* [Work task]: Transcribe word for word the lines below from the line with "brown rolling pin: 4 -> 8" through the line with "purple key: 3 -> 5", ends included.

*** Opening Data for this task ***

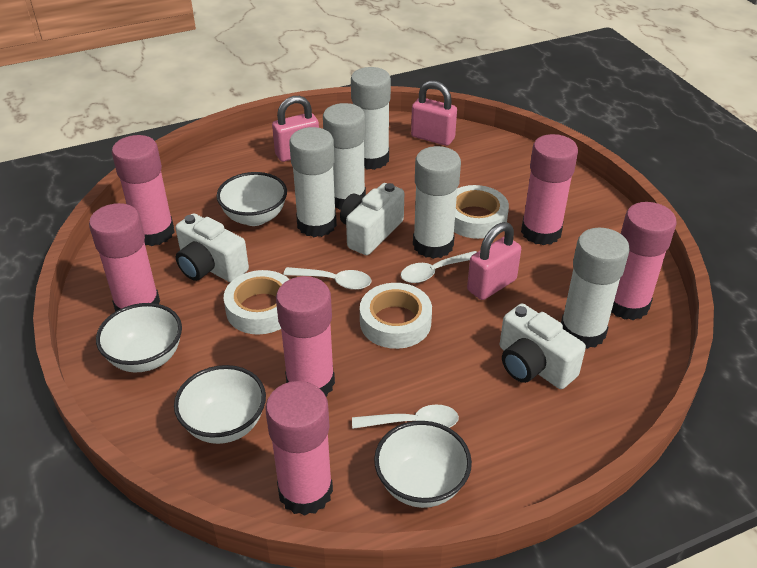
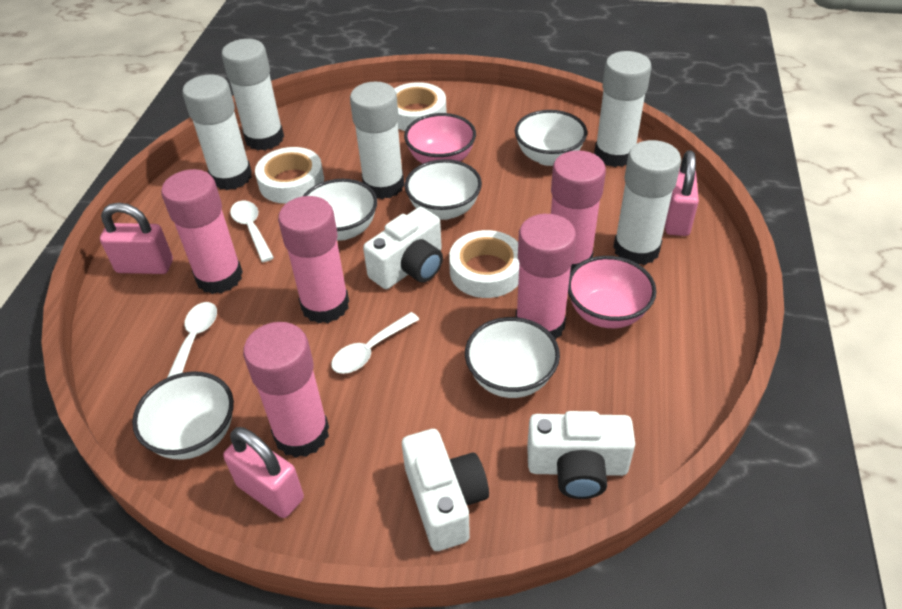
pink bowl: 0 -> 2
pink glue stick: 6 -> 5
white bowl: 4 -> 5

*** Closing Data for this task ***
*** Opening Data for this task ***

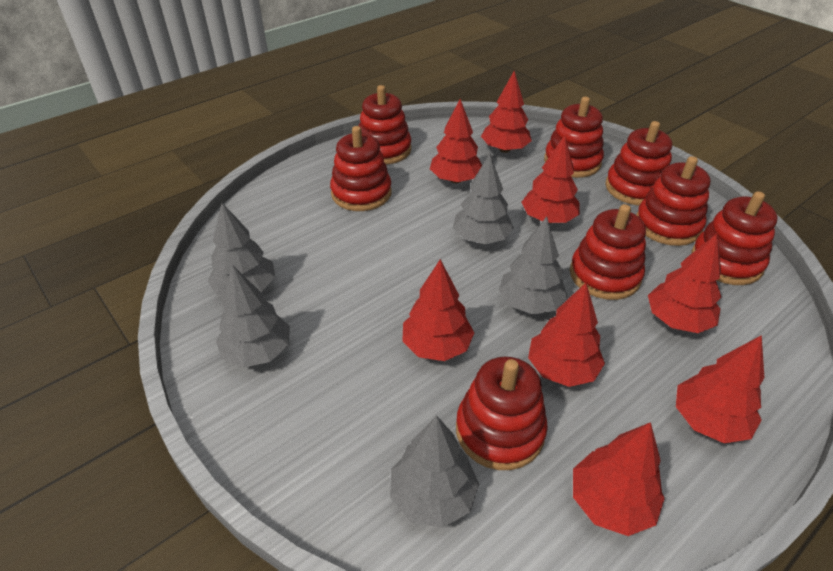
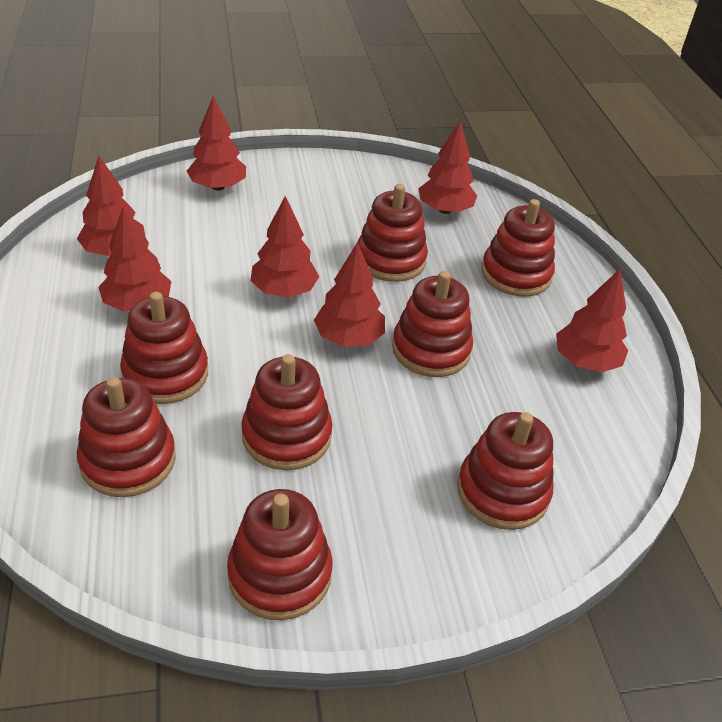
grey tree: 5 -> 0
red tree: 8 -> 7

*** Closing Data for this task ***
*** Opening Data for this task ***

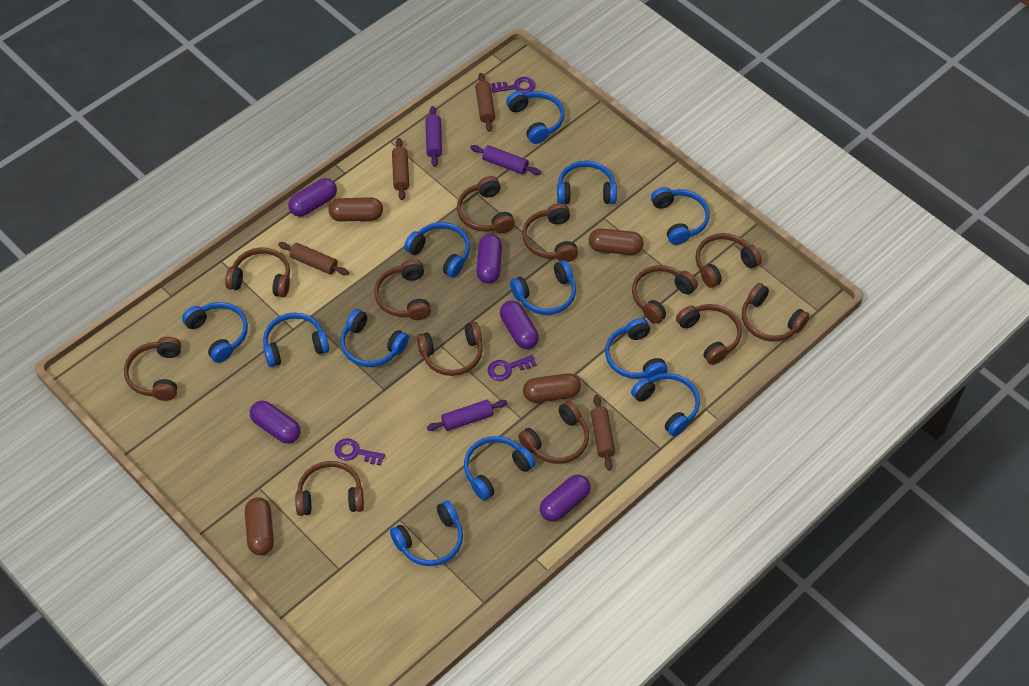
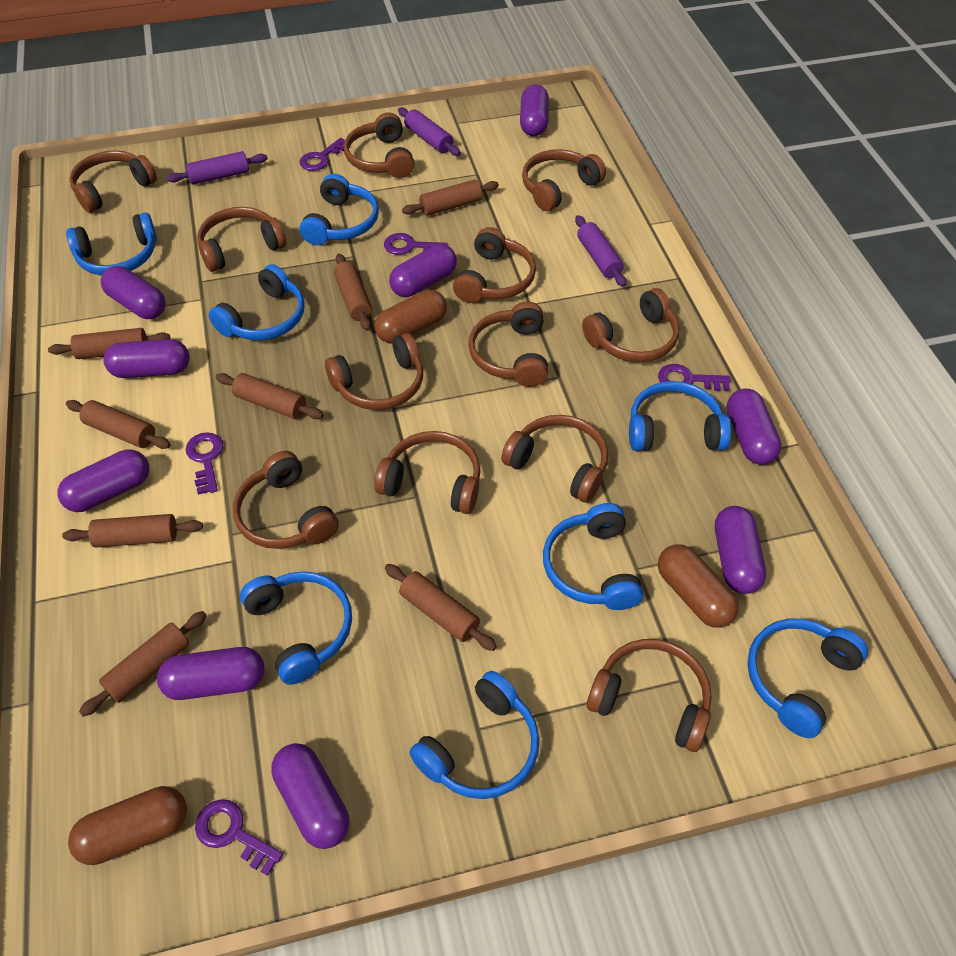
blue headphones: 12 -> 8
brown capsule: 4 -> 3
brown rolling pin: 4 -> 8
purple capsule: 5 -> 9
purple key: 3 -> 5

*** Closing Data for this task ***

* [Expected output]:
brown rolling pin: 4 -> 8
purple capsule: 5 -> 9
purple key: 3 -> 5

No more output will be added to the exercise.